The pictures stay out. Please retype every line below exactly.

**EXERCISE DATA:**
[Start of section]
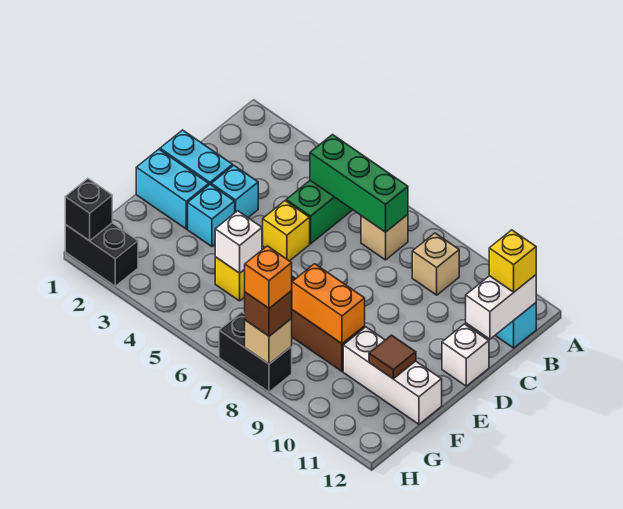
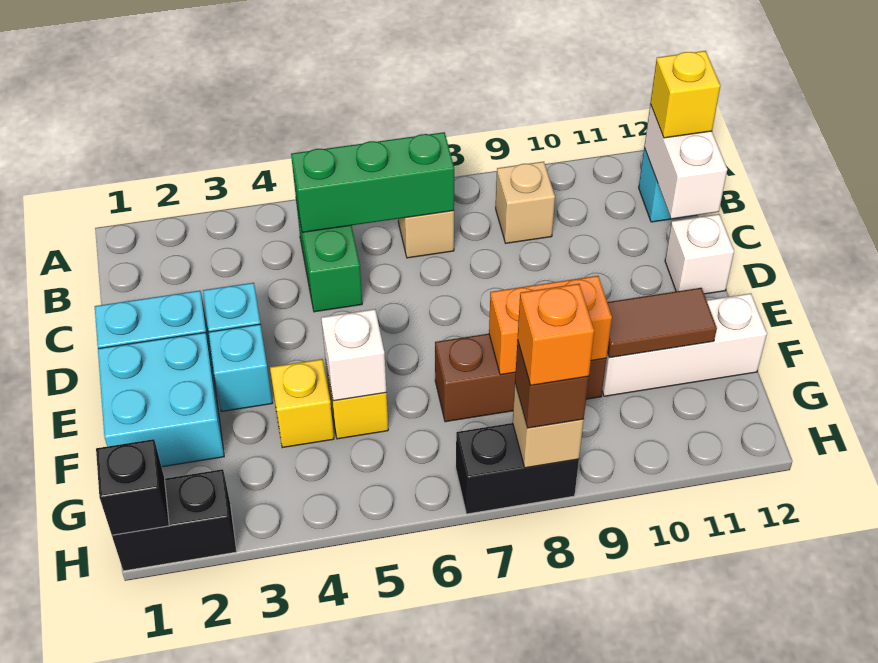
yellow brick D5 level 1 -> yellow brick F4 level 1
cyan brick E1:E2 level 1 -> cyan brick E1:F2 level 1
brown tile F11 level 2 -> brown tile F10:F11 level 2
[End of section]
**COMPLETED TASK:**
yellow brick D5 level 1 -> yellow brick F4 level 1
cyan brick E1:E2 level 1 -> cyan brick E1:F2 level 1
brown tile F11 level 2 -> brown tile F10:F11 level 2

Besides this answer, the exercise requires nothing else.